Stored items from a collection
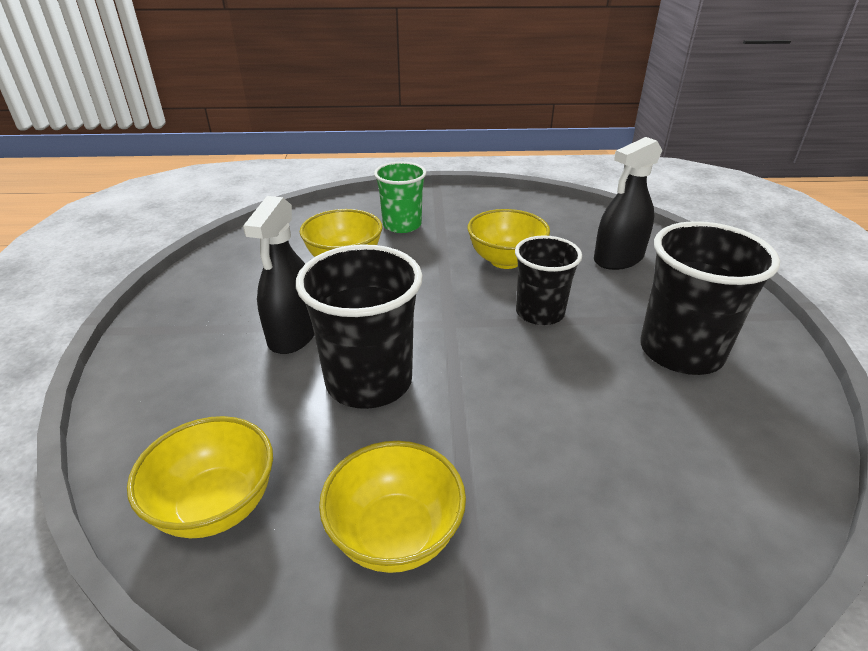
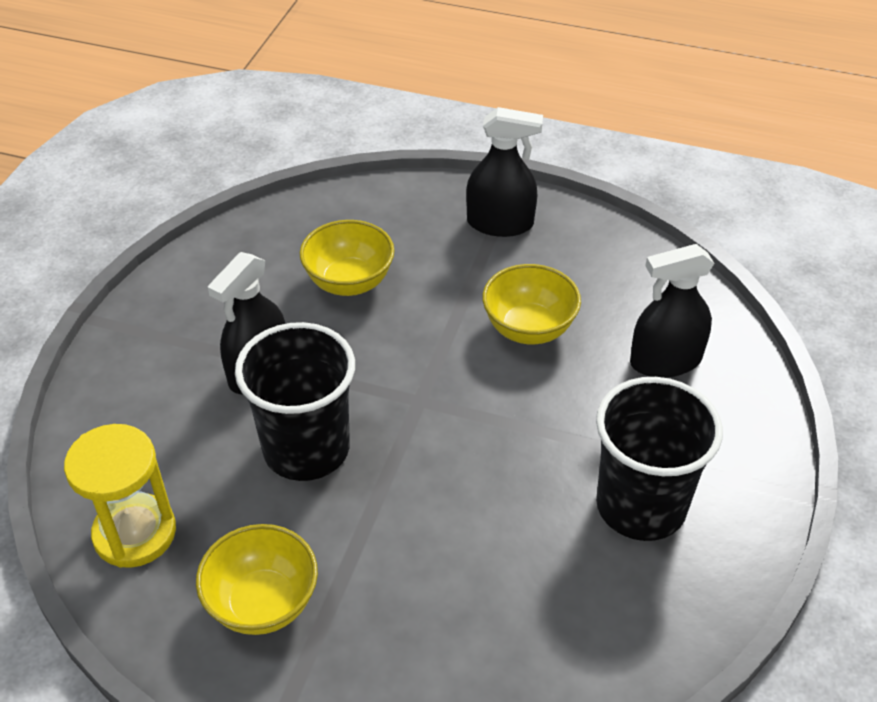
camera: 20 degrees right, 10 degrees up
(216, 505) = (135, 533): yellow bowl -> yellow hourglass
(402, 225) = (438, 242): green cup -> none
(441, 208) = (500, 223): none -> black spray bottle
(540, 313) = (522, 414): black cup -> none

> [WHAT THE EXERCISE ASKS]: Gather each line of the records holding the string "black".

> [WRITTEN RESPONSE]:
(441, 208) = (500, 223): none -> black spray bottle
(540, 313) = (522, 414): black cup -> none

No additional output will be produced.